• [DIRECTIONS FOR THIS TASK]:
Reproduce word for word the line that contains "FAN pin GND: GND -> none" and each line that follows it, stopping after the final line of the material.

= = = = =

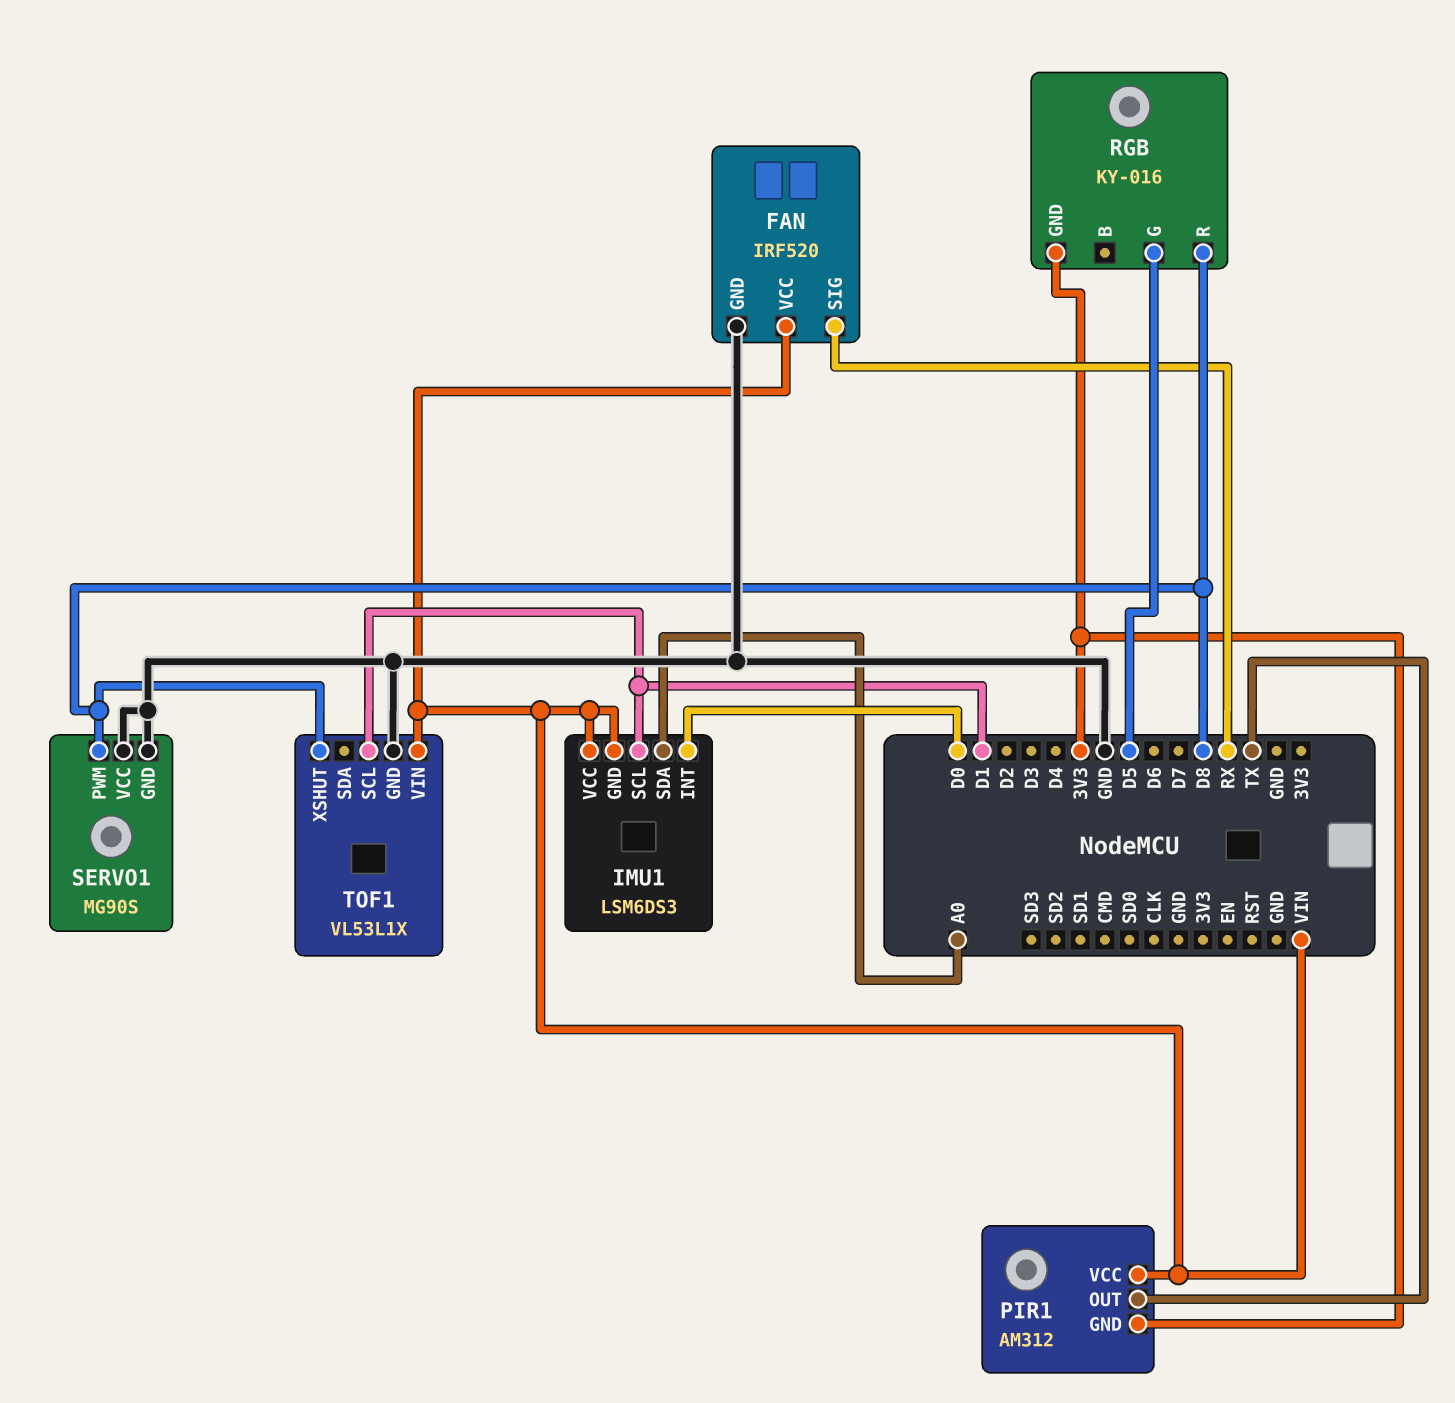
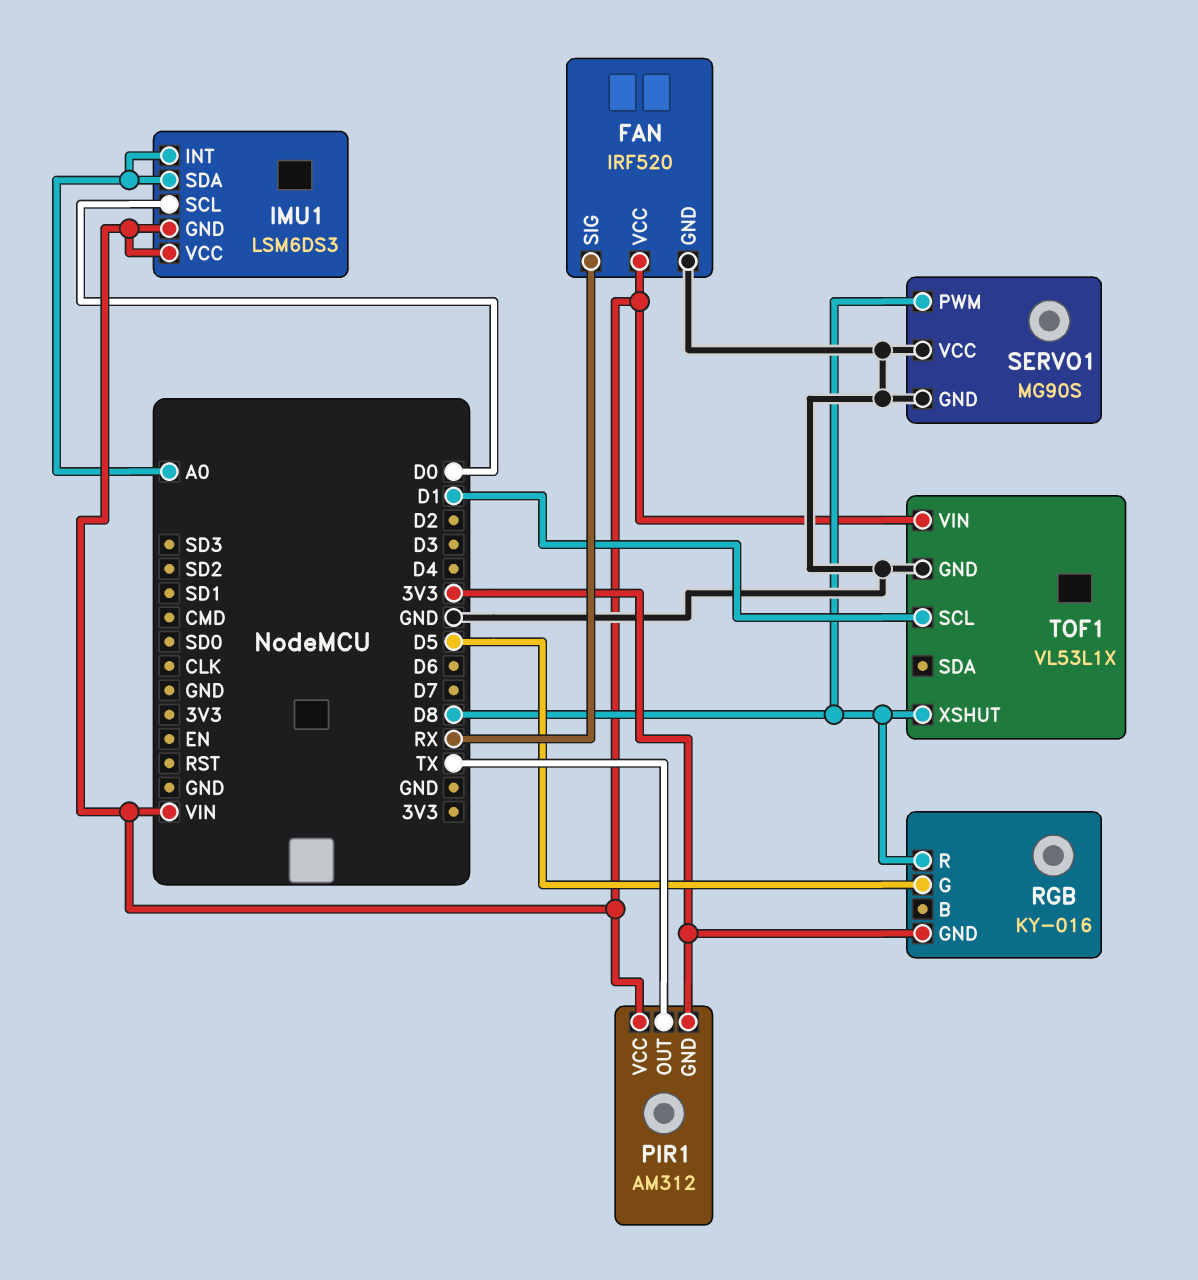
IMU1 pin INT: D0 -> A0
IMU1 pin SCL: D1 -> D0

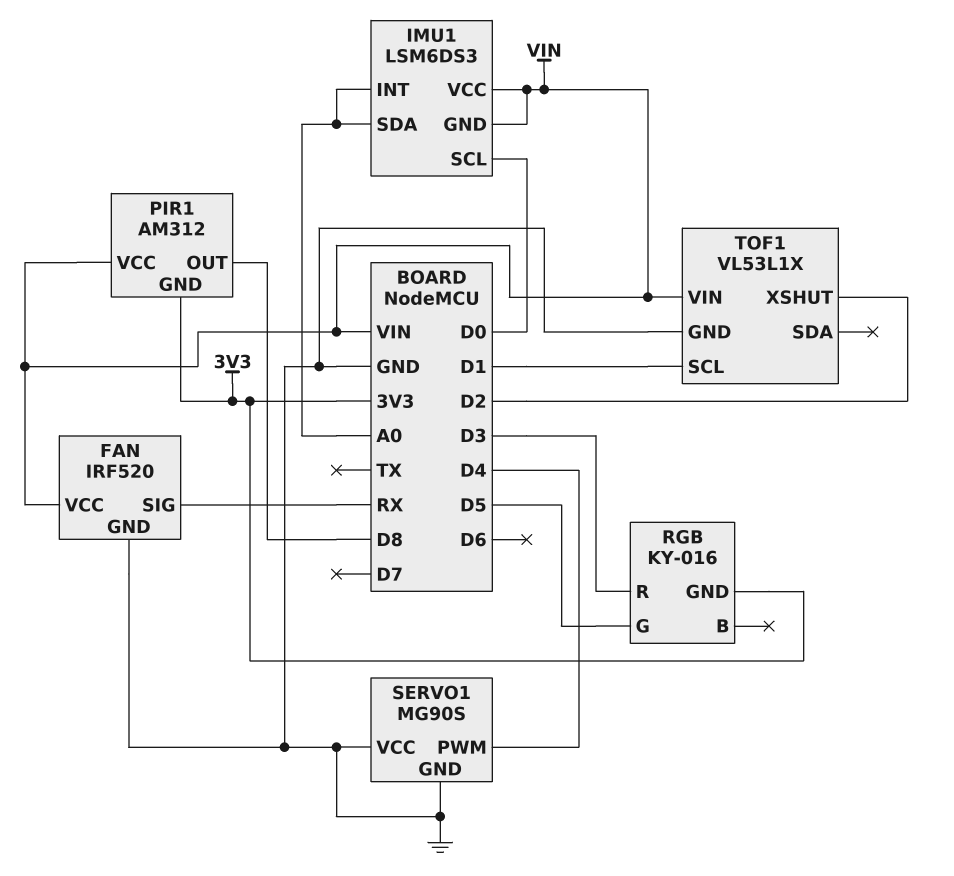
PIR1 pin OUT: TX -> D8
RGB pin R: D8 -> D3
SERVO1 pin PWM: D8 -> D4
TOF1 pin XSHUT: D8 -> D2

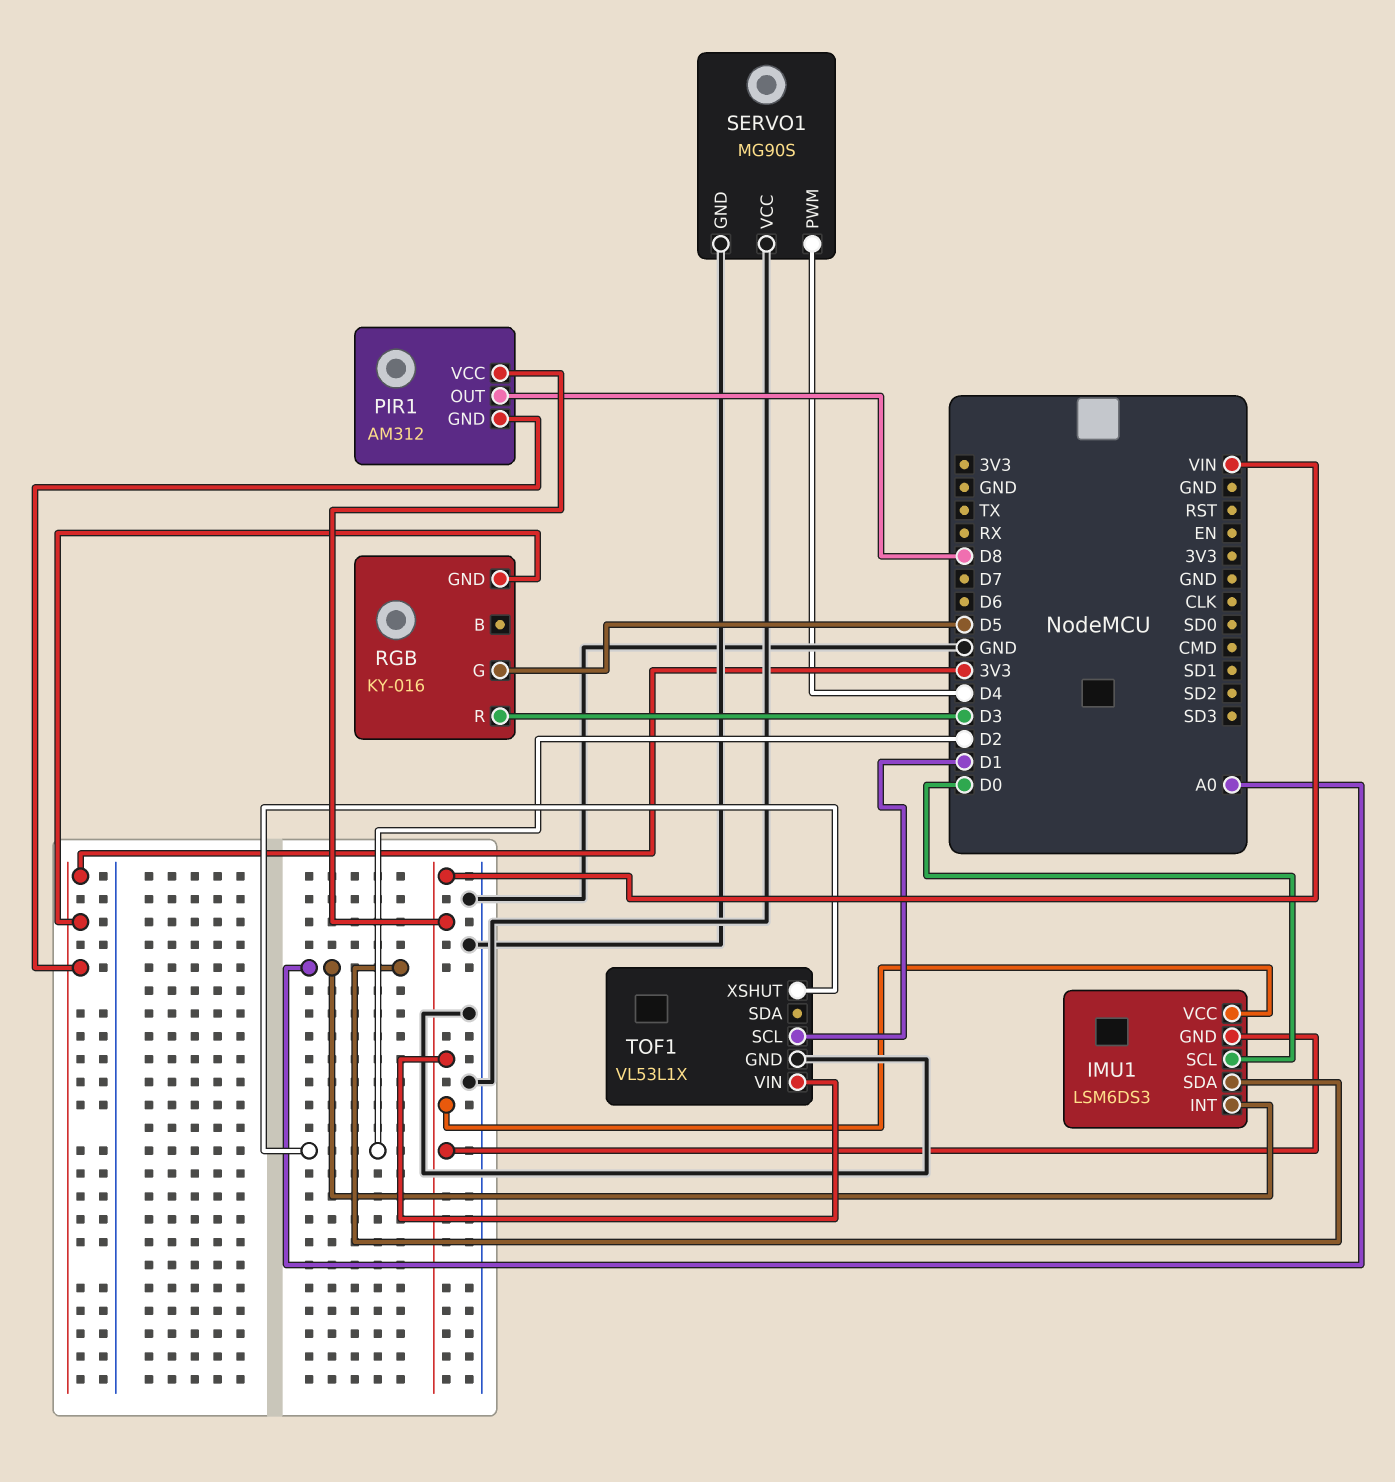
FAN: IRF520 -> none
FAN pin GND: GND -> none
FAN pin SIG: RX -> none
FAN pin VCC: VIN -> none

= = = = =

• [OUTPUT]:
FAN pin GND: GND -> none
FAN pin SIG: RX -> none
FAN pin VCC: VIN -> none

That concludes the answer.